### Task goal
When you reach the line containing "ENC1 pin DT: SDA -> MI" in the entries below, begin reproducing lines exactly, and stop once the line containing "GPS: NEO-M8N -> NEO-6M" is done.

(Change detection data)
★ ★ ★ ★

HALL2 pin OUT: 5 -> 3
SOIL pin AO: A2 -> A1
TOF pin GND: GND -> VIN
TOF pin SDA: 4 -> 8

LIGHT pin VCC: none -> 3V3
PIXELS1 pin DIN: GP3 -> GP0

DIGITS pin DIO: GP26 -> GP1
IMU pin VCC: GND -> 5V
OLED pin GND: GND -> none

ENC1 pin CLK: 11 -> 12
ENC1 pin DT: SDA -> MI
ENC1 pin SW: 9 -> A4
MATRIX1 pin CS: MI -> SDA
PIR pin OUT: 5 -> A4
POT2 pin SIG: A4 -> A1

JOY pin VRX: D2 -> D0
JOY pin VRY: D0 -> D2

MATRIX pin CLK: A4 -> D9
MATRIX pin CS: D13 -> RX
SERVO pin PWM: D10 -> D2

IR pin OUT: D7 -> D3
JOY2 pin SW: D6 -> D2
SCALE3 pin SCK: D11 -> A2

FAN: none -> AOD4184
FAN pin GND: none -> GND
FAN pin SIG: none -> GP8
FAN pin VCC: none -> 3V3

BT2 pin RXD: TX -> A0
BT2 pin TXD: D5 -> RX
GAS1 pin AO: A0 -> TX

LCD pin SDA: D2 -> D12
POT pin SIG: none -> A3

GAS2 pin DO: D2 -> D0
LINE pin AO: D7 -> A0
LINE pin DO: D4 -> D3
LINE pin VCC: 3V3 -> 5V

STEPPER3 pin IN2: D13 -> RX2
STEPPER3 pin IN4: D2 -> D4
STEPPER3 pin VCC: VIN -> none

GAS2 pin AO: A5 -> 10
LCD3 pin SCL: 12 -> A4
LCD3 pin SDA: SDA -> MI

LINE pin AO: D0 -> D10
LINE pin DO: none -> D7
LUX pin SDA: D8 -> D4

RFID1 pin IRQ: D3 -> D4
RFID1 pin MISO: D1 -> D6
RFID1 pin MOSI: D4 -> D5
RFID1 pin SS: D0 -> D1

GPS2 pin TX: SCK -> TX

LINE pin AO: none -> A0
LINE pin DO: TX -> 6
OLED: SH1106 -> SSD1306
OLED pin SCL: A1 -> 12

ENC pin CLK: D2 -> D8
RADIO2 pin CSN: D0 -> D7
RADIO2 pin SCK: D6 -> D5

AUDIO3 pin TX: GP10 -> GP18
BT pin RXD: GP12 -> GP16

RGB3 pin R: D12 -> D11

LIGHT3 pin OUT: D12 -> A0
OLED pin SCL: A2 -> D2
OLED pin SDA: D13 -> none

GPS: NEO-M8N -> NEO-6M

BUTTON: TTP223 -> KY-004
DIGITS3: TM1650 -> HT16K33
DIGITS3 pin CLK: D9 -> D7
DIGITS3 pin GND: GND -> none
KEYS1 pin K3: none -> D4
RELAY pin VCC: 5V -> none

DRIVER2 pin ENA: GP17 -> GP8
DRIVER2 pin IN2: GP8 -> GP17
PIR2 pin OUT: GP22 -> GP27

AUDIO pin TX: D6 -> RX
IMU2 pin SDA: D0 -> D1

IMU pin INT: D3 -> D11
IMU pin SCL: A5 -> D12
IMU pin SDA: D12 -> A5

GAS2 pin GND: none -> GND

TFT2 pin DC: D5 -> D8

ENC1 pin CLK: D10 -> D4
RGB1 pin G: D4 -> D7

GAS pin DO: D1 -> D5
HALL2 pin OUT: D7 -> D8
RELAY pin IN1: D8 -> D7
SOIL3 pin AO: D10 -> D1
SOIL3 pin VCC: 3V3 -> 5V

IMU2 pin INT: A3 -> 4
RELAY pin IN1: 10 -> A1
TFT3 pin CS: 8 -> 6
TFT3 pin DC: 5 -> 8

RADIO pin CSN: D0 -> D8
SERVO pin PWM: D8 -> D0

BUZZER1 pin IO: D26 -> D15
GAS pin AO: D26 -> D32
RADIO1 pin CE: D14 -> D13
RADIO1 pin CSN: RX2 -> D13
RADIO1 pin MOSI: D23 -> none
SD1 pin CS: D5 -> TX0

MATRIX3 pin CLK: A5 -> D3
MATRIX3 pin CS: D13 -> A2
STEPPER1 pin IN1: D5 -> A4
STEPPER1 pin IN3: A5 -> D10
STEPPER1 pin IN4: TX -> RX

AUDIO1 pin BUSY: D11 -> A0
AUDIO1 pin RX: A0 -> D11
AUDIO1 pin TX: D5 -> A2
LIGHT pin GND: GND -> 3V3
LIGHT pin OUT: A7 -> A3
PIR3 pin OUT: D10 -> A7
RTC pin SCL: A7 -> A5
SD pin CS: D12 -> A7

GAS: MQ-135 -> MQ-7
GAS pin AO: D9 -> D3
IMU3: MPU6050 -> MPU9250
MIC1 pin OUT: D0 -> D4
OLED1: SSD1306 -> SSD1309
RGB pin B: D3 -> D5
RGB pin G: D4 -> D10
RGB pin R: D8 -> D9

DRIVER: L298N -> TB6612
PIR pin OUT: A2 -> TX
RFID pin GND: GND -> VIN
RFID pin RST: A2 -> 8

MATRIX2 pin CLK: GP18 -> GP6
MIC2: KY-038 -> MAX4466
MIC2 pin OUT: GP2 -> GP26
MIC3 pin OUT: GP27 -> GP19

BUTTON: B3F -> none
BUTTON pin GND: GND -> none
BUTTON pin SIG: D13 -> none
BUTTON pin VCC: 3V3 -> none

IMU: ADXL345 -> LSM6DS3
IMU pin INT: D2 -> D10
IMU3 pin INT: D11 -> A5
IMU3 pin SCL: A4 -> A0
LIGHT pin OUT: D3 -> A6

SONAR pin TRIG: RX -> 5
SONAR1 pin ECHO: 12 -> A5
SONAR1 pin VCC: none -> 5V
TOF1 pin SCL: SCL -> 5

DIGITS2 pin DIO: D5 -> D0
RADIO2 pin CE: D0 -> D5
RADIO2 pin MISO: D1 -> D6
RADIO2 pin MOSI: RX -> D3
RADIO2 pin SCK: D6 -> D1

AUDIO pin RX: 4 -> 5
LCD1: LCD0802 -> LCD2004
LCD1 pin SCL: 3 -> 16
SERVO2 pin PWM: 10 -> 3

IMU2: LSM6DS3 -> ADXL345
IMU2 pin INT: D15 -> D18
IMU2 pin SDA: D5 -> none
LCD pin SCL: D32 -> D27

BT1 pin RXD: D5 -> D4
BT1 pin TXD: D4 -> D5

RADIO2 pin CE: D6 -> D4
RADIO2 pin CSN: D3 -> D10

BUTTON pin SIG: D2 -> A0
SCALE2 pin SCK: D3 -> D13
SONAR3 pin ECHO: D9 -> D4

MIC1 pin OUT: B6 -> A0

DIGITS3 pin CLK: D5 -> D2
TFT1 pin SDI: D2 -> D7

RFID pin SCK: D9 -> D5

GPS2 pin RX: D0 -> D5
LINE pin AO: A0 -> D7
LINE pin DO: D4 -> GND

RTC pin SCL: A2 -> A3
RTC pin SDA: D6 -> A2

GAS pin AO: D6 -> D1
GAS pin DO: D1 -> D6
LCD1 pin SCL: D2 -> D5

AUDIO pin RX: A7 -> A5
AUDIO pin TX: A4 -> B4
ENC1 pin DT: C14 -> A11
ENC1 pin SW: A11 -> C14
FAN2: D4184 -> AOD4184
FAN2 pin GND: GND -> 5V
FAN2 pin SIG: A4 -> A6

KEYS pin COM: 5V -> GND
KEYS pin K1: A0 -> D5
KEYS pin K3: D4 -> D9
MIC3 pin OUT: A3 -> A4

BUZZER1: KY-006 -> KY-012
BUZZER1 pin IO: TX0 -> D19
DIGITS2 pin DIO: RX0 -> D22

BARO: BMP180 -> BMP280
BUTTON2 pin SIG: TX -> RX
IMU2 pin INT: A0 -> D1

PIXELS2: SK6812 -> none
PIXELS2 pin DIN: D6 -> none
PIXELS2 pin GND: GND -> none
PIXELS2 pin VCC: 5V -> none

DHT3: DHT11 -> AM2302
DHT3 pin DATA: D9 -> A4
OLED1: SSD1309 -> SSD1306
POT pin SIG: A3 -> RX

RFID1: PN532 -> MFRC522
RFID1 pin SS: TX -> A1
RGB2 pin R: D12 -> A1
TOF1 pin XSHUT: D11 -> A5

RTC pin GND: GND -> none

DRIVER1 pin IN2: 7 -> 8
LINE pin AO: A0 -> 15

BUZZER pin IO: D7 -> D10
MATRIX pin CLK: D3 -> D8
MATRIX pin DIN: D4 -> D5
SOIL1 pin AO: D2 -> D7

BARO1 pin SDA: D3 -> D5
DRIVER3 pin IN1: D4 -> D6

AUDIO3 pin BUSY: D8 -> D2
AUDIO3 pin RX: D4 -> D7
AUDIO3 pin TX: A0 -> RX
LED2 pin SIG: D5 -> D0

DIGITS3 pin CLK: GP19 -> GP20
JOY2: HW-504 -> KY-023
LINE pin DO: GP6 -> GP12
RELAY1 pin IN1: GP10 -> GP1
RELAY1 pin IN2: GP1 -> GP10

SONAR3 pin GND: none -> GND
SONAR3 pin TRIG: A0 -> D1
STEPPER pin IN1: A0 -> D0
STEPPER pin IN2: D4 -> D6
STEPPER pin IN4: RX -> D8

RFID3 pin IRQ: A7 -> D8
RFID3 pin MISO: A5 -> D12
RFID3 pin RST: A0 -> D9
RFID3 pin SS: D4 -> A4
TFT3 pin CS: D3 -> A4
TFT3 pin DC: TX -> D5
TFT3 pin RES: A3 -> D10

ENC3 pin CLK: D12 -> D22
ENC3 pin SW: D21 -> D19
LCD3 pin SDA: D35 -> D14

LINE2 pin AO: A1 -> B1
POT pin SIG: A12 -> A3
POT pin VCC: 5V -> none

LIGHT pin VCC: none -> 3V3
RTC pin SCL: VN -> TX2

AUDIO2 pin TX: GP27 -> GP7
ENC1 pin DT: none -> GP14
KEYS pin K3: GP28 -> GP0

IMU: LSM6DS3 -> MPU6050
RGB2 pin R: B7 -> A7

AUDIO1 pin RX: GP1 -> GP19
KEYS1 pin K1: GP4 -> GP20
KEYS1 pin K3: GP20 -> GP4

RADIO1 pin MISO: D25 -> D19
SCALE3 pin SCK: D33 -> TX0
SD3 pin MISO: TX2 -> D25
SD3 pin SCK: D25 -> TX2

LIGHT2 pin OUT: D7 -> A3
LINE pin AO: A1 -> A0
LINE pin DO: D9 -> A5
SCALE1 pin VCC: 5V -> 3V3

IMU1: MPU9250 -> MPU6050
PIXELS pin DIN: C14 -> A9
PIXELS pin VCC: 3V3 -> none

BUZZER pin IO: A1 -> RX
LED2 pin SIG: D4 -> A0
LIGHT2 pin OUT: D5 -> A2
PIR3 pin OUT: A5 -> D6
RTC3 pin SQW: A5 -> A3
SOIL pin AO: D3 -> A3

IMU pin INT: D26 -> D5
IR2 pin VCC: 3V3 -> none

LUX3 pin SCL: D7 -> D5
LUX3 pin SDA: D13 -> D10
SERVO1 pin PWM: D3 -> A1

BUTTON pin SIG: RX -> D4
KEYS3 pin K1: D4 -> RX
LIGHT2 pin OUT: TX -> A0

★ ★ ★ ★

### Exercise output
ENC1 pin DT: SDA -> MI
ENC1 pin SW: 9 -> A4
MATRIX1 pin CS: MI -> SDA
PIR pin OUT: 5 -> A4
POT2 pin SIG: A4 -> A1

JOY pin VRX: D2 -> D0
JOY pin VRY: D0 -> D2

MATRIX pin CLK: A4 -> D9
MATRIX pin CS: D13 -> RX
SERVO pin PWM: D10 -> D2

IR pin OUT: D7 -> D3
JOY2 pin SW: D6 -> D2
SCALE3 pin SCK: D11 -> A2

FAN: none -> AOD4184
FAN pin GND: none -> GND
FAN pin SIG: none -> GP8
FAN pin VCC: none -> 3V3

BT2 pin RXD: TX -> A0
BT2 pin TXD: D5 -> RX
GAS1 pin AO: A0 -> TX

LCD pin SDA: D2 -> D12
POT pin SIG: none -> A3

GAS2 pin DO: D2 -> D0
LINE pin AO: D7 -> A0
LINE pin DO: D4 -> D3
LINE pin VCC: 3V3 -> 5V

STEPPER3 pin IN2: D13 -> RX2
STEPPER3 pin IN4: D2 -> D4
STEPPER3 pin VCC: VIN -> none

GAS2 pin AO: A5 -> 10
LCD3 pin SCL: 12 -> A4
LCD3 pin SDA: SDA -> MI

LINE pin AO: D0 -> D10
LINE pin DO: none -> D7
LUX pin SDA: D8 -> D4

RFID1 pin IRQ: D3 -> D4
RFID1 pin MISO: D1 -> D6
RFID1 pin MOSI: D4 -> D5
RFID1 pin SS: D0 -> D1

GPS2 pin TX: SCK -> TX

LINE pin AO: none -> A0
LINE pin DO: TX -> 6
OLED: SH1106 -> SSD1306
OLED pin SCL: A1 -> 12

ENC pin CLK: D2 -> D8
RADIO2 pin CSN: D0 -> D7
RADIO2 pin SCK: D6 -> D5

AUDIO3 pin TX: GP10 -> GP18
BT pin RXD: GP12 -> GP16

RGB3 pin R: D12 -> D11

LIGHT3 pin OUT: D12 -> A0
OLED pin SCL: A2 -> D2
OLED pin SDA: D13 -> none

GPS: NEO-M8N -> NEO-6M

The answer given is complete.